## Activity:
Each time a line of the listing holds "GATE", copy that line.

## Provided data:
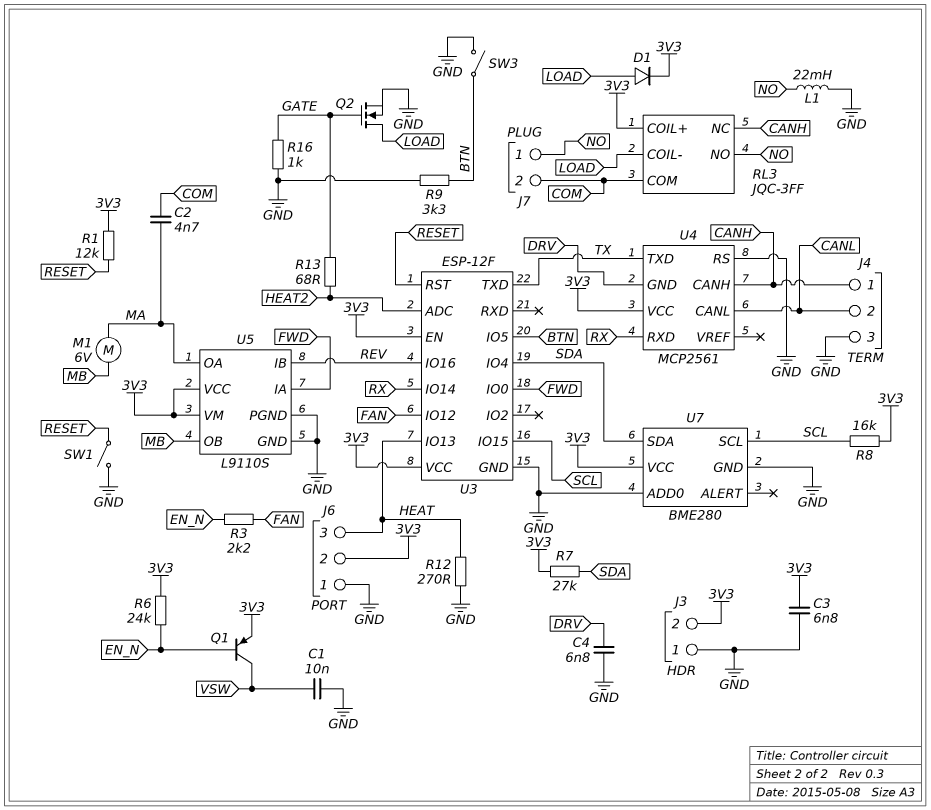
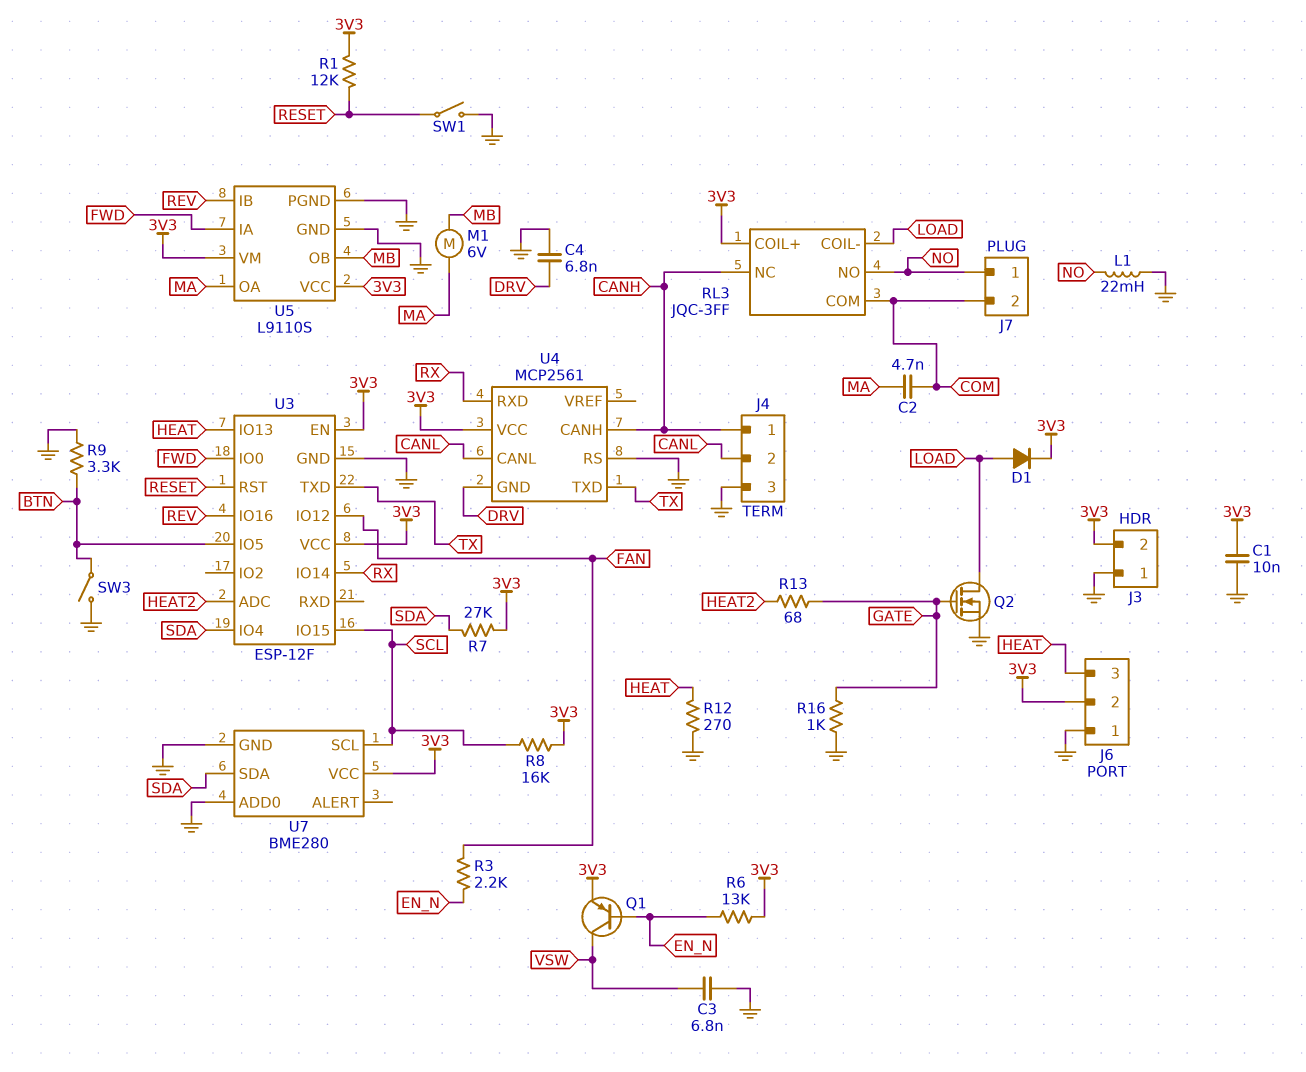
C1: 10nF (GND, VSW) -> 10nF (3V3, GND)
C3: 6.8nF (3V3, GND) -> 6.8nF (GND, VSW)
R6: 24k (3V3, EN_N) -> 13k (3V3, EN_N)

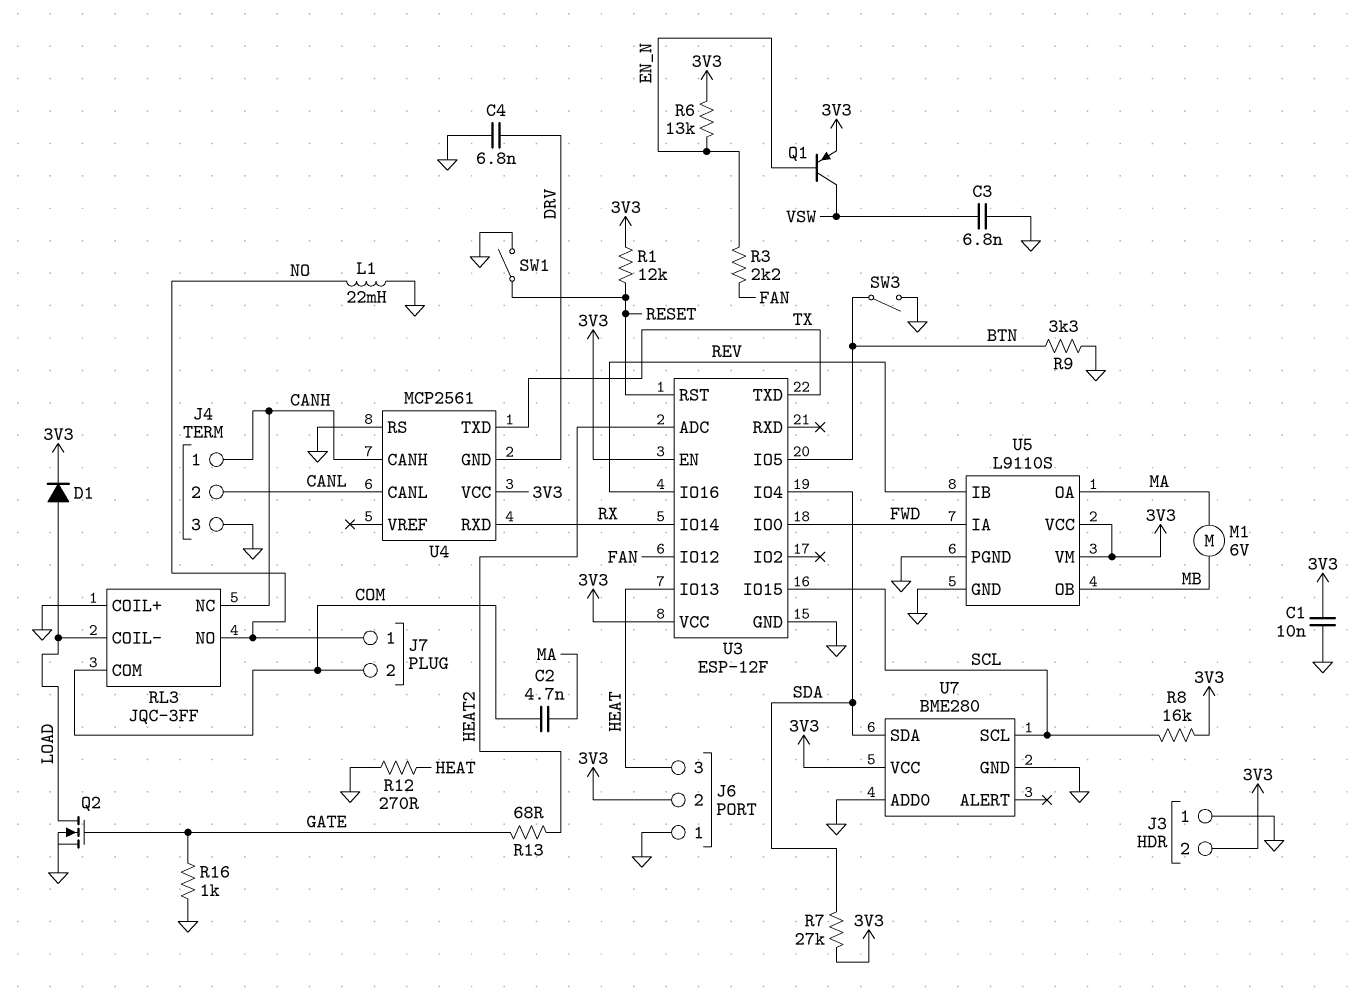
RL3 pin COIL+: 3V3 -> GND

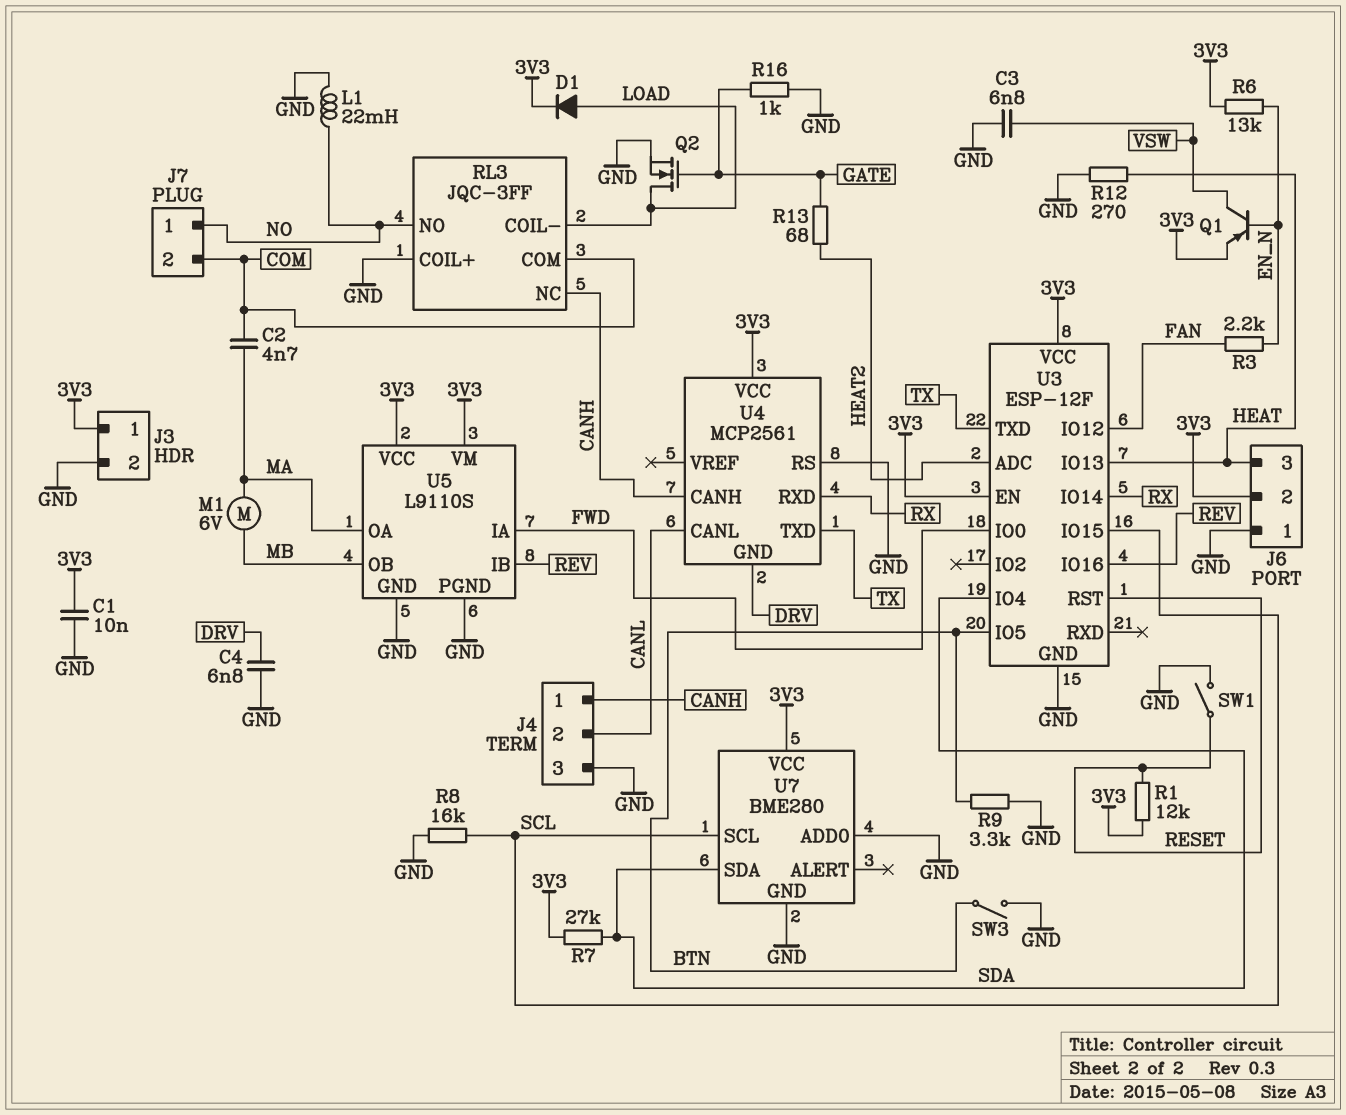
J3 pin 1: GND -> 3V3
J3 pin 2: 3V3 -> GND
R8: 16k (3V3, SCL) -> 16k (GND, SCL)

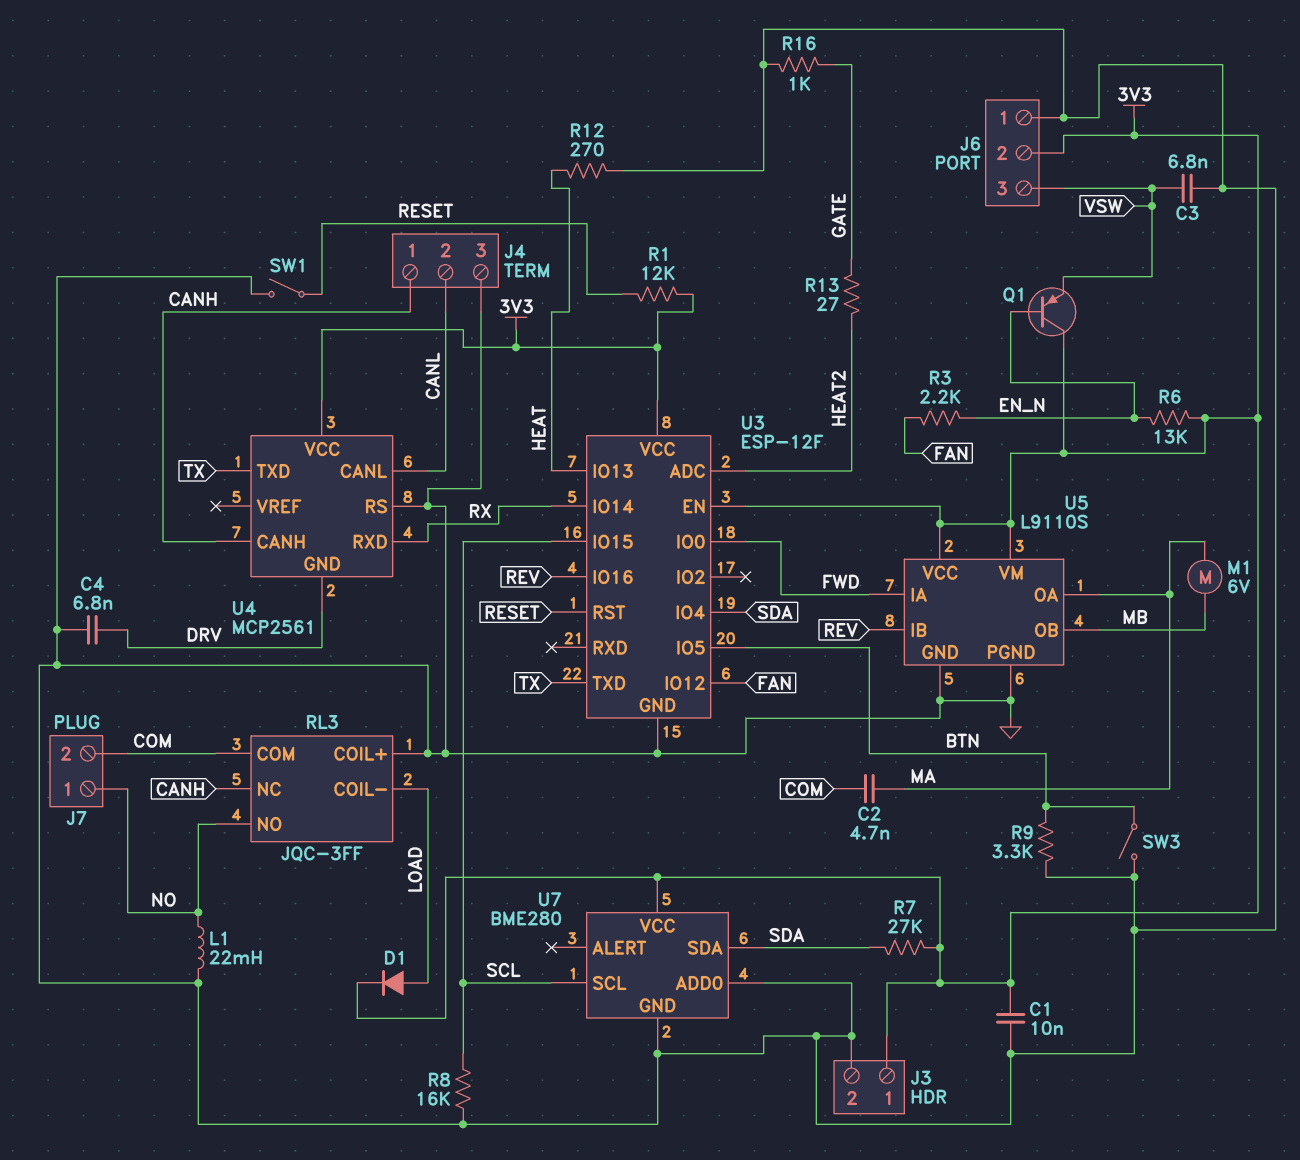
J6 pin 3: HEAT -> VSW
Q1: PNP (B EN_N, C VSW, E 3V3) -> PNP (B EN_N, C 3V3, E VSW)
Q2: NMOS (G GATE, D LOAD, S GND) -> none
R13: 68 (GATE, HEAT2) -> 27 (GATE, HEAT2)

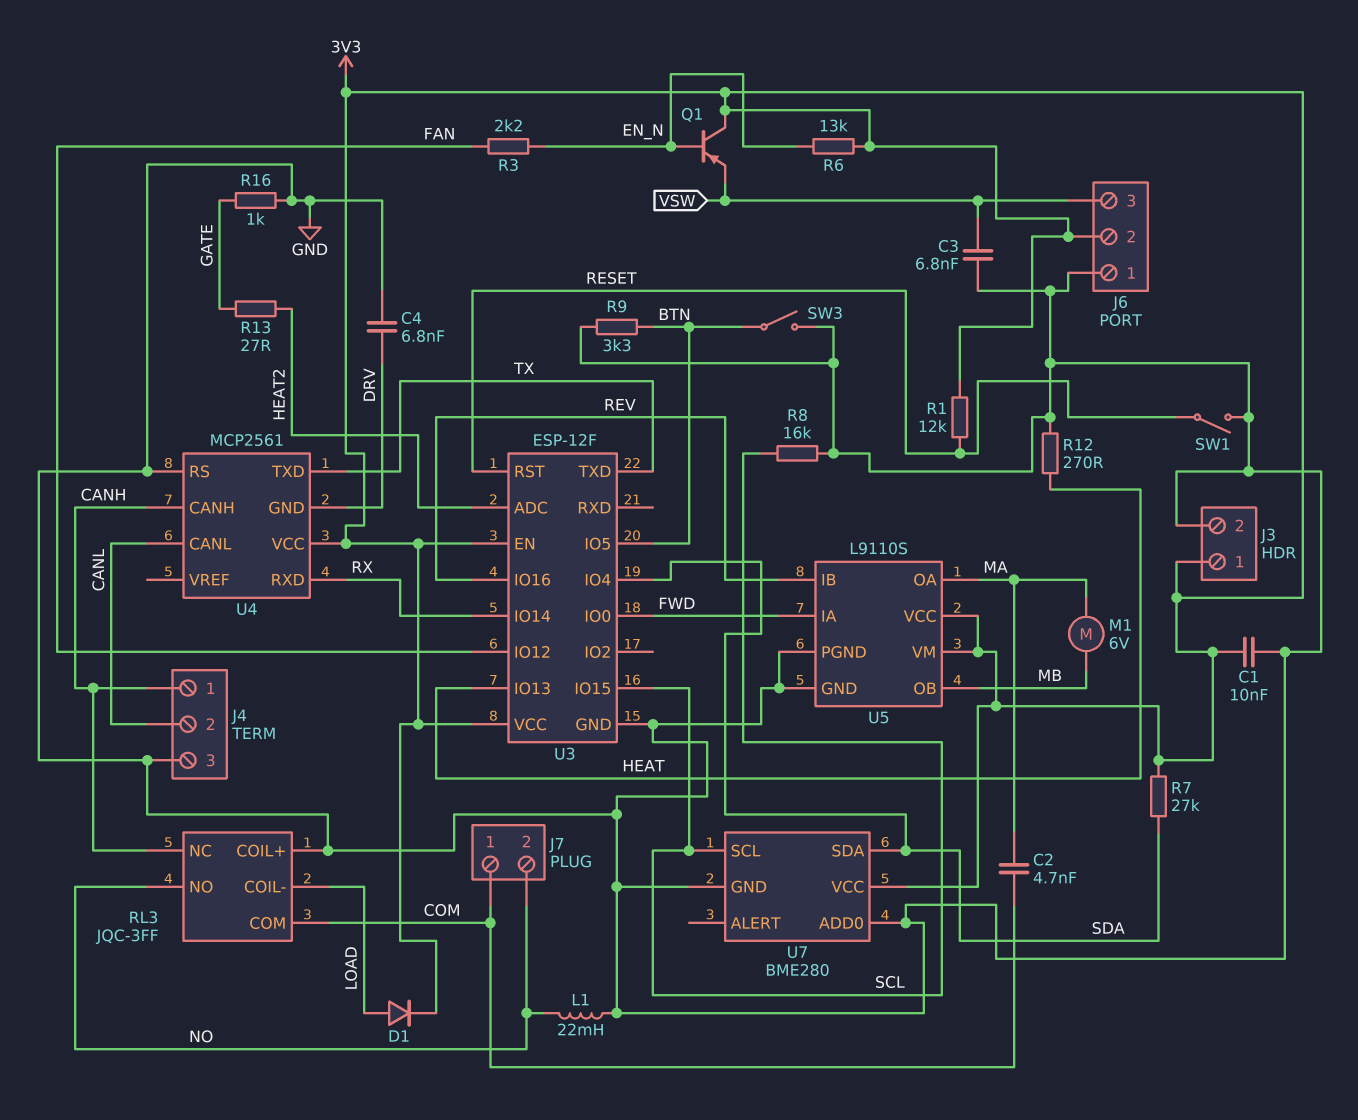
J7 pin 1: NO -> COM
J7 pin 2: COM -> NO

## Answer for this exercise:
Q2: NMOS (G GATE, D LOAD, S GND) -> none
R13: 68 (GATE, HEAT2) -> 27 (GATE, HEAT2)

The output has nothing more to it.